EXERCISE REQUIREMENTS:
Each entry should be returned exactly as written, with no pictures carried over.

DATA TO PROCESS:
[Start of Attachment]
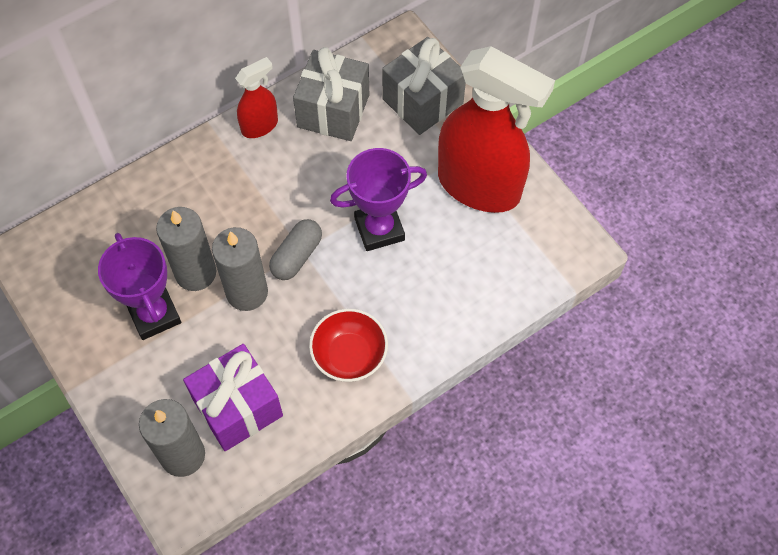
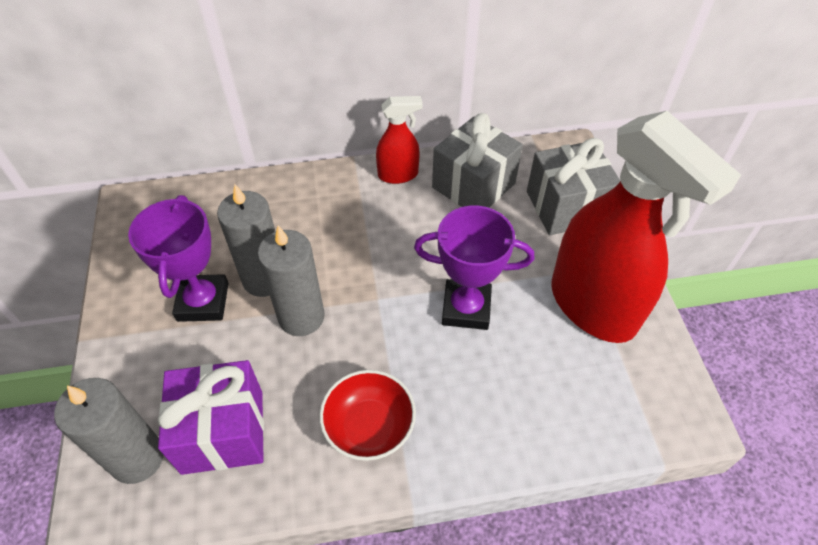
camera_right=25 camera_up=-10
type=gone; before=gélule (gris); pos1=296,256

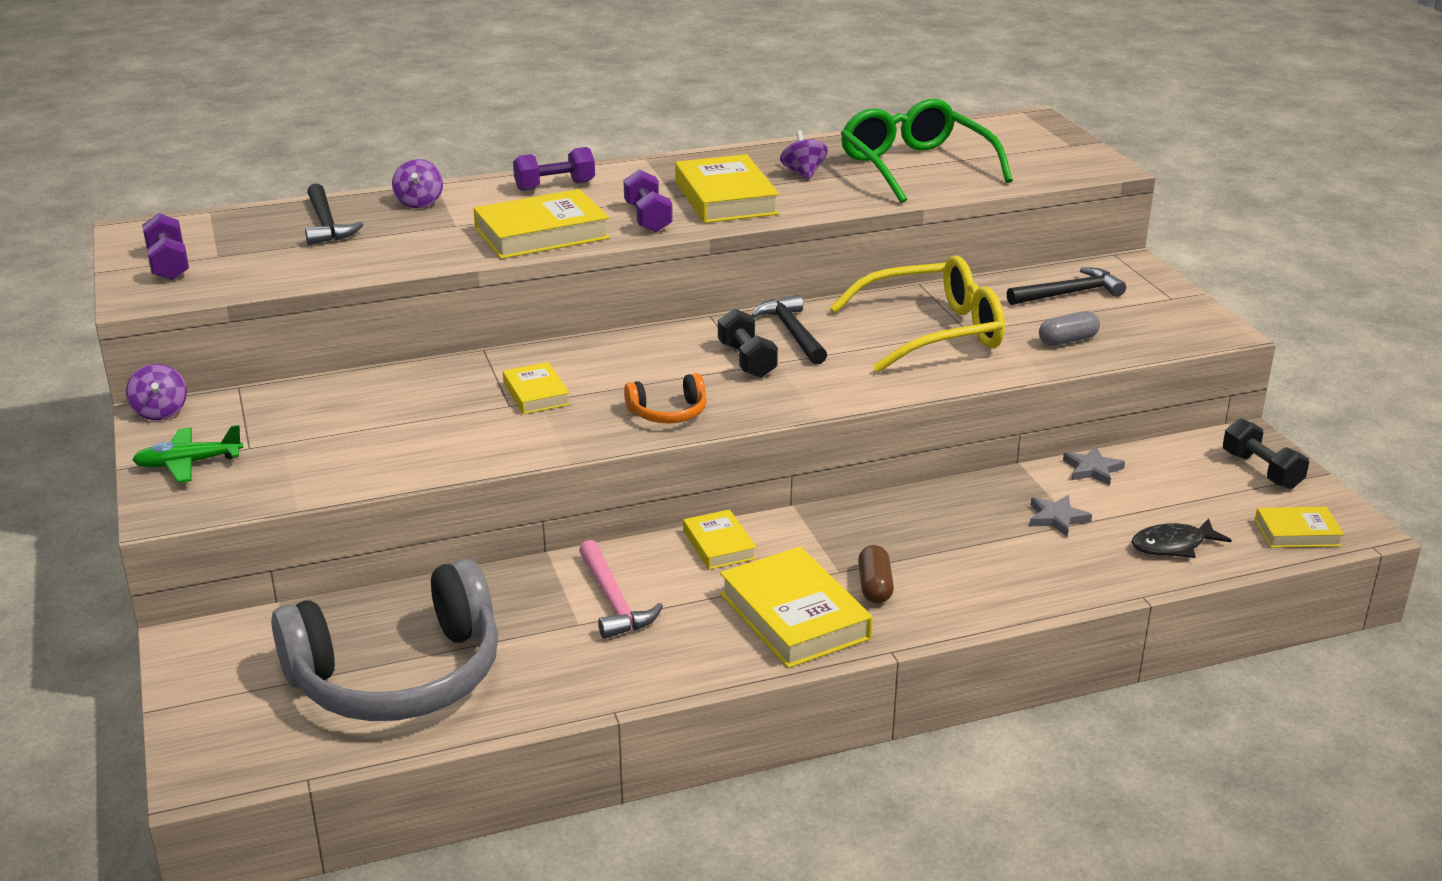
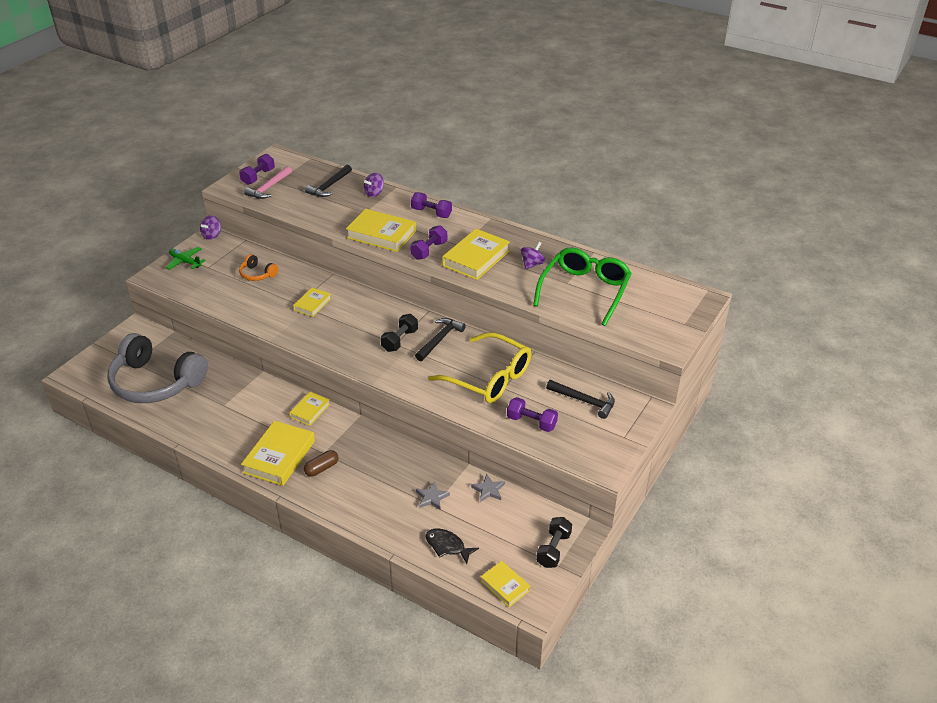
camera_right=50 camera_up=10
type=shifted; before=casque audio (orange); pos1=668,413; pos2=257,274
type=shifted; before=marteau (rose); pos1=613,601; pos2=269,188
type=swapped; before=gélule (gris); after=haltère (violet); pos1=1068,340; pos2=531,422

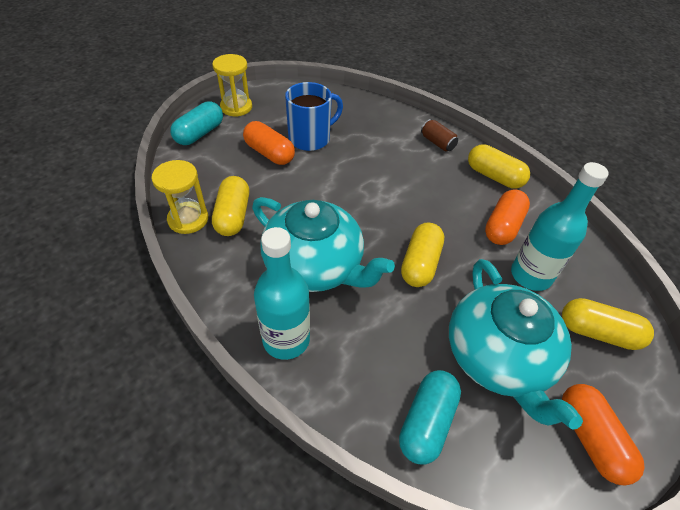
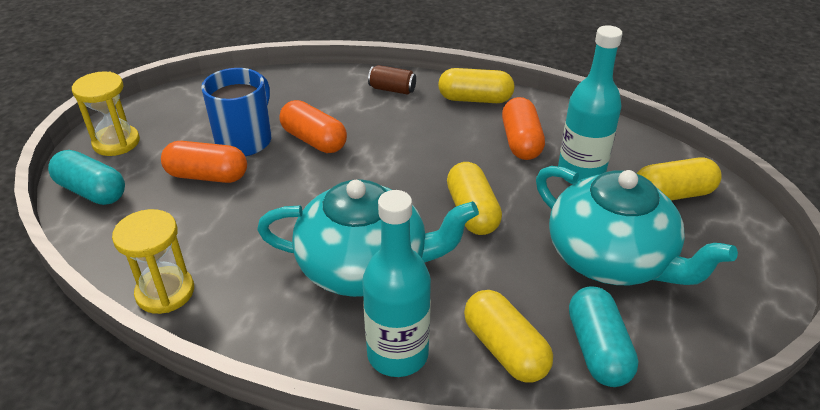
camera_right=-30 camera_up=-10
type=rotated; before=gélule (turquoise); pos1=199,133; pos2=92,191; turn=-60
type=shifted; before=gélule (orange); pos1=590,438; pos2=314,140
type=shifted; before=gélule (jaune); pos1=233,215; pos2=504,349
[End of Attachment]
TASK RESPONSE:
camera_right=25 camera_up=-10
type=gone; before=gélule (gris); pos1=296,256

camera_right=50 camera_up=10
type=shifted; before=casque audio (orange); pos1=668,413; pos2=257,274
type=shifted; before=marteau (rose); pos1=613,601; pos2=269,188
type=swapped; before=gélule (gris); after=haltère (violet); pos1=1068,340; pos2=531,422

camera_right=-30 camera_up=-10
type=rotated; before=gélule (turquoise); pos1=199,133; pos2=92,191; turn=-60
type=shifted; before=gélule (orange); pos1=590,438; pos2=314,140
type=shifted; before=gélule (jaune); pos1=233,215; pos2=504,349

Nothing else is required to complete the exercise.